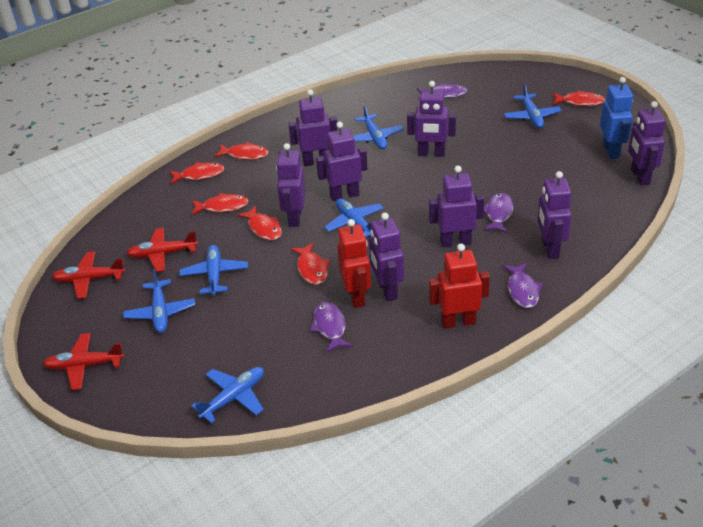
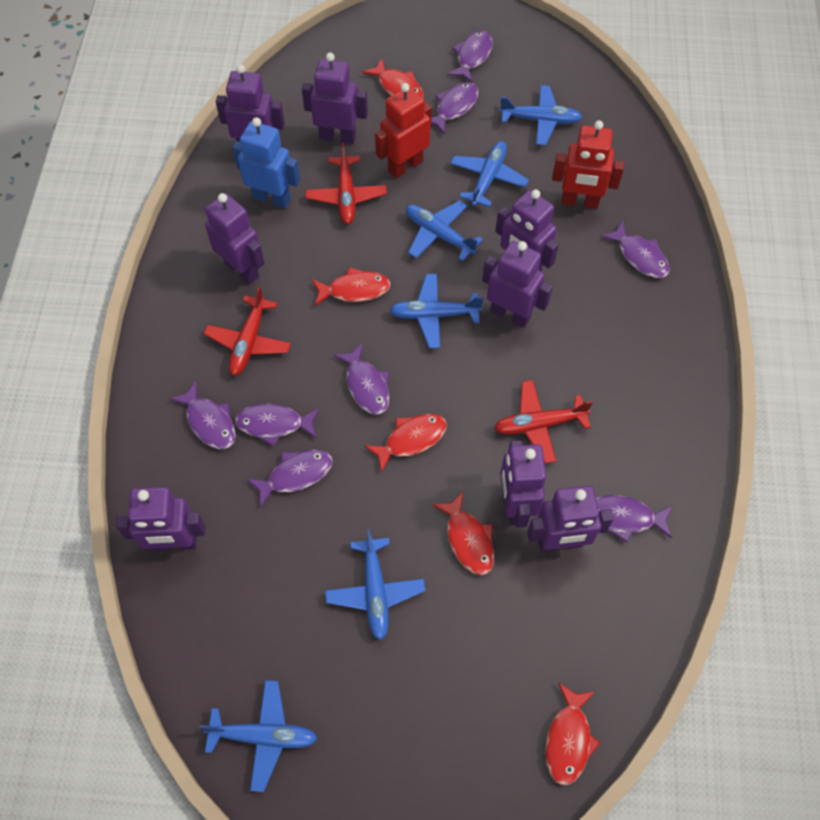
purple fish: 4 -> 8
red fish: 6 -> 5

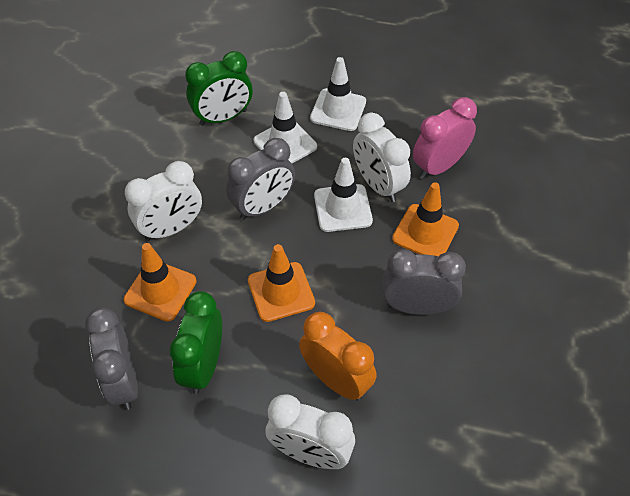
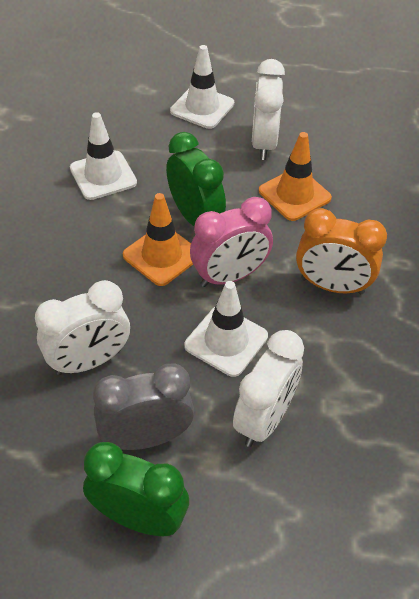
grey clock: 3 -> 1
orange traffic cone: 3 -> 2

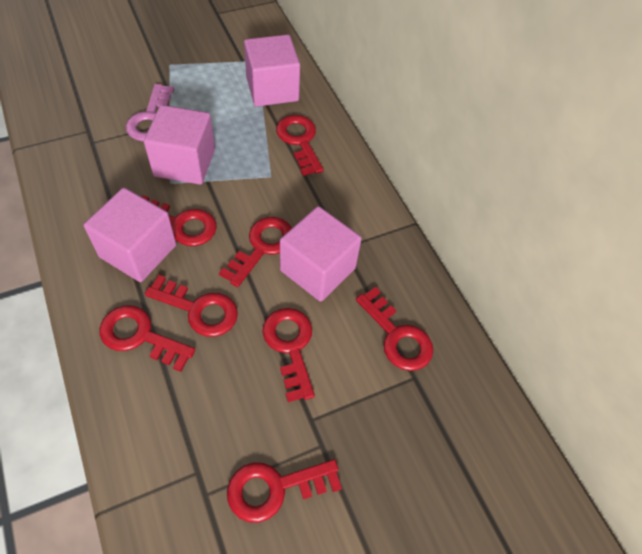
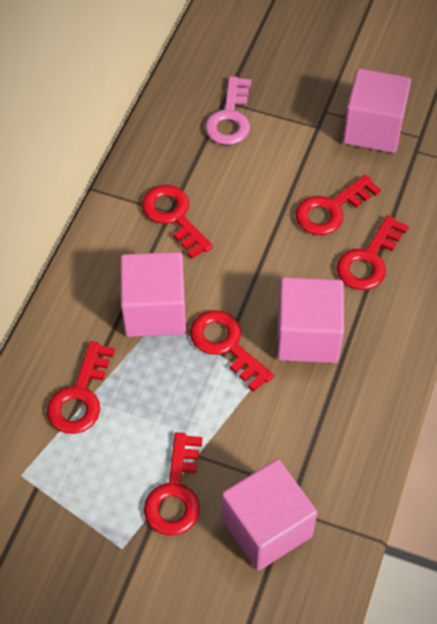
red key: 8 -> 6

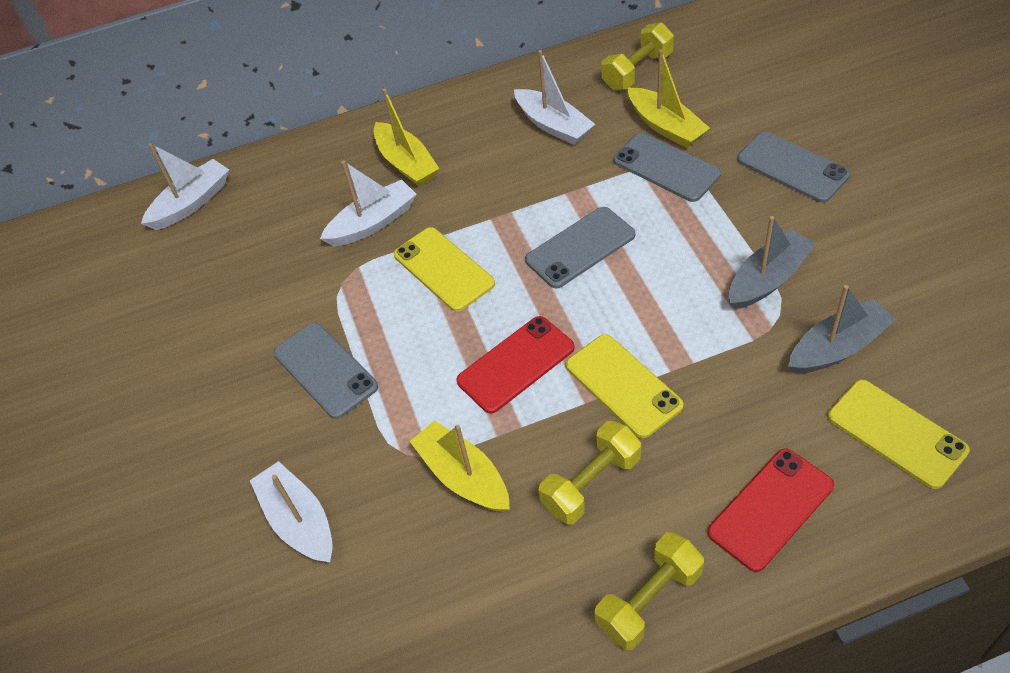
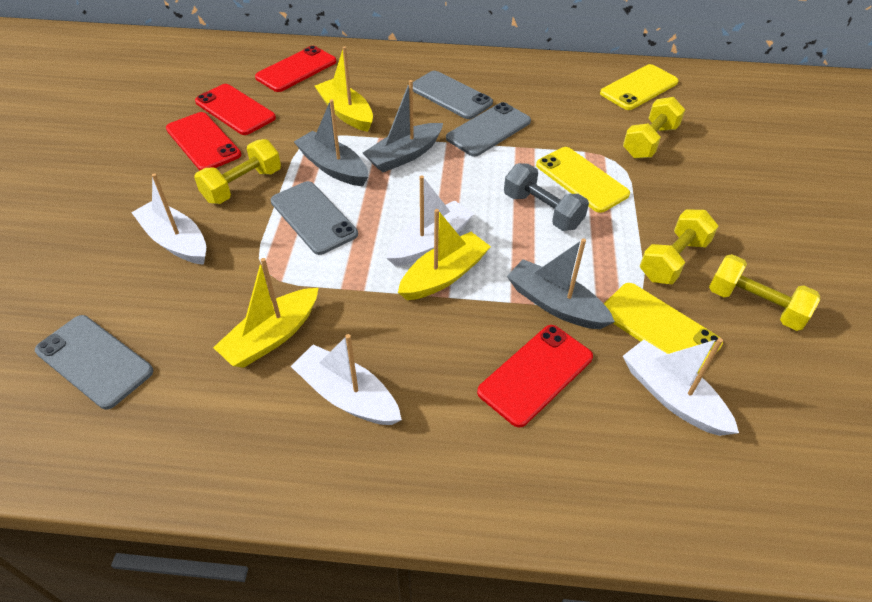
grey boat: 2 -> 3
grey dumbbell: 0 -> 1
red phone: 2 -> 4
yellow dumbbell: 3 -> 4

──────────────────────────────

## [EXERCISE BRIEF]
Match on "grey": copy every line in the records that has it.

## [YOUR RESPONSE]
grey clock: 3 -> 1
grey boat: 2 -> 3
grey dumbbell: 0 -> 1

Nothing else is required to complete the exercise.